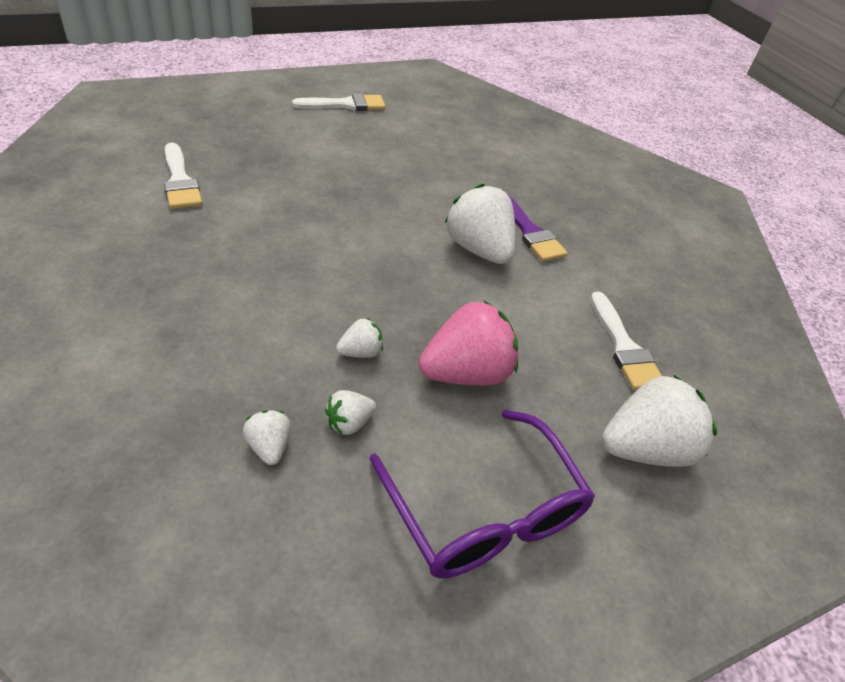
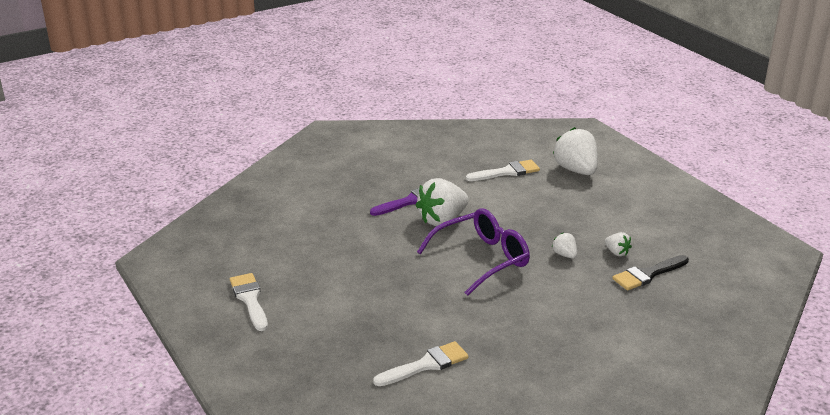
camera: 90 degrees left, 15 degrees down
(269, 446) = (648, 274): white strawberry -> black brush
(465, 373) = (558, 220): pink strawberry -> none
(483, 511) = (641, 212): purple glasses -> purple glasses (481, 259)

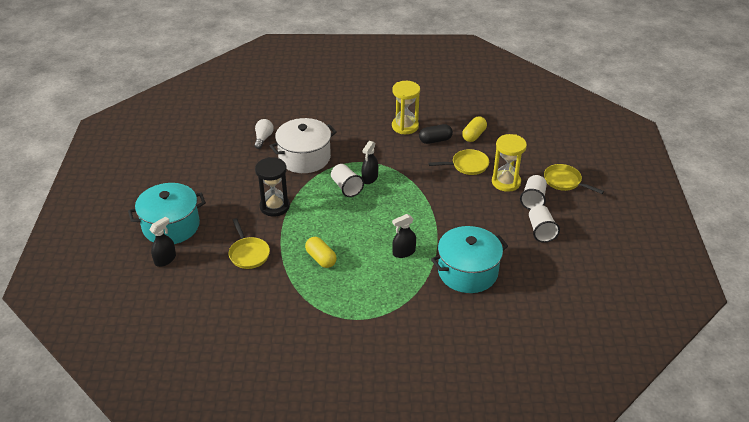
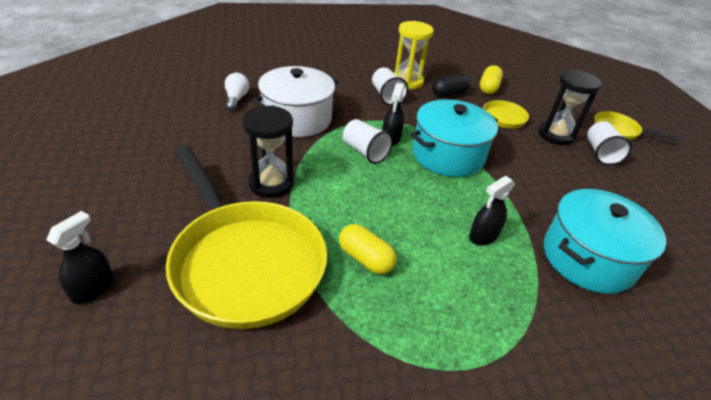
camera: 15 degrees left, 0 degrees up
(171, 226) = (105, 226): turquoise pot -> turquoise pot (448, 155)
(248, 254) = (244, 262): yellow pan -> yellow pan, size x2.18
(506, 182) = (556, 135): yellow hourglass -> black hourglass
(541, 231) = (638, 190): white cup -> white cup (386, 96)

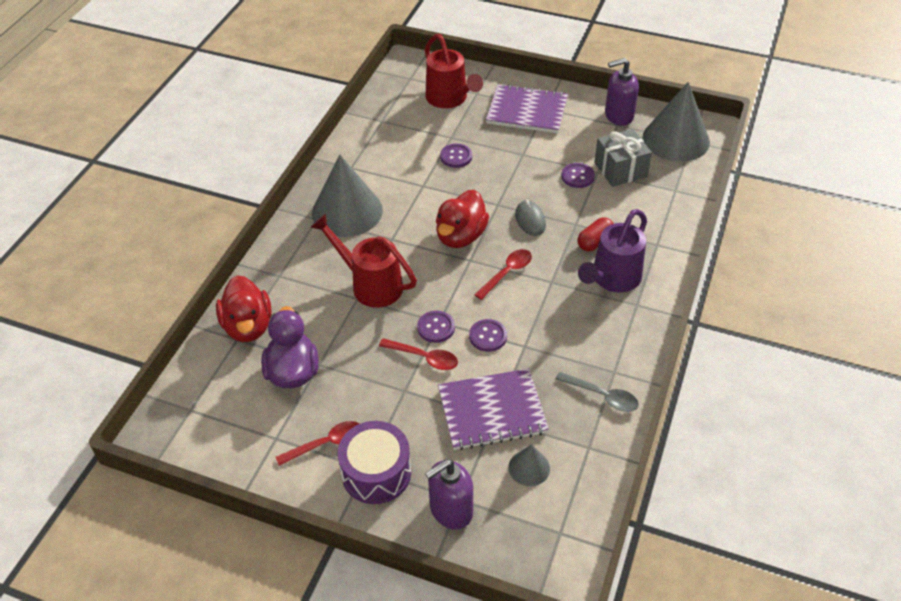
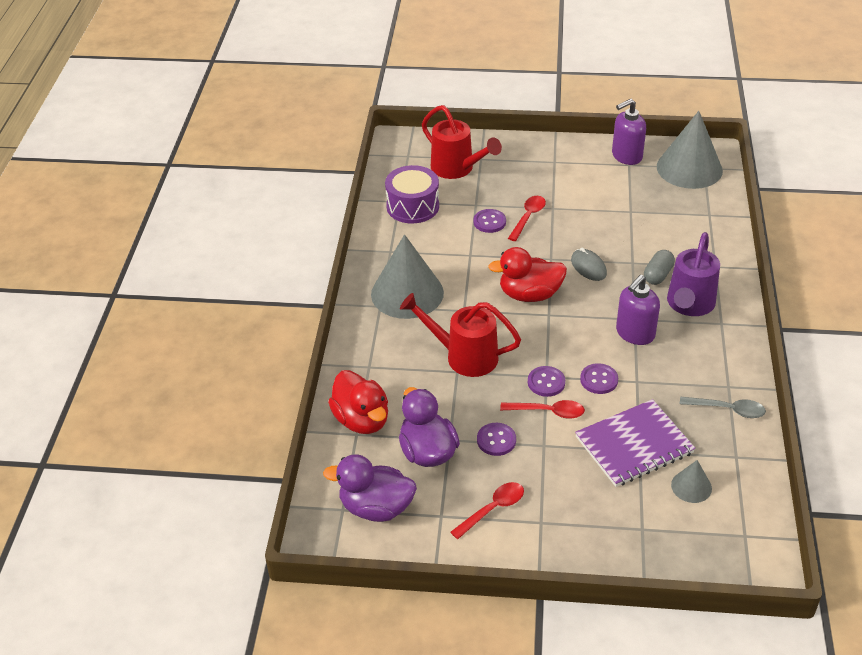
camera: 15 degrees left, 5 degrees down
(220, 415) = (376, 508): none -> purple duck
(376, 473) = (553, 524): purple drum -> purple drum (412, 206)
(450, 510) = (638, 540): purple soap dispenser -> purple soap dispenser (635, 334)
(461, 236) = (529, 294): red duck -> red duck turned 75 degrees clockwise
(507, 273) = (589, 319): red spoon -> red spoon (528, 217)
(527, 111) = (537, 167): purple notebook -> none
(577, 176) = (614, 219): purple button -> purple button (496, 440)
(595, 242) = (658, 275): red capsule -> grey capsule
(620, 169) = (651, 205): grey gift -> none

____

**Goal of the exercise**
One exact copy of the data is required, and it should hold no pictures.

**Exercise result**
camera: 90 degrees left, 15 degrees down
(269, 446) = (648, 274): white strawberry -> black brush
(465, 373) = (558, 220): pink strawberry -> none
(483, 511) = (641, 212): purple glasses -> purple glasses (481, 259)

camera: 15 degrees left, 0 degrees up
(171, 226) = (105, 226): turquoise pot -> turquoise pot (448, 155)
(248, 254) = (244, 262): yellow pan -> yellow pan, size x2.18
(506, 182) = (556, 135): yellow hourglass -> black hourglass
(541, 231) = (638, 190): white cup -> white cup (386, 96)

camera: 15 degrees left, 5 degrees down
(220, 415) = (376, 508): none -> purple duck
(376, 473) = (553, 524): purple drum -> purple drum (412, 206)
(450, 510) = (638, 540): purple soap dispenser -> purple soap dispenser (635, 334)
(461, 236) = (529, 294): red duck -> red duck turned 75 degrees clockwise
(507, 273) = (589, 319): red spoon -> red spoon (528, 217)
(527, 111) = (537, 167): purple notebook -> none
(577, 176) = (614, 219): purple button -> purple button (496, 440)
(595, 242) = (658, 275): red capsule -> grey capsule
(620, 169) = (651, 205): grey gift -> none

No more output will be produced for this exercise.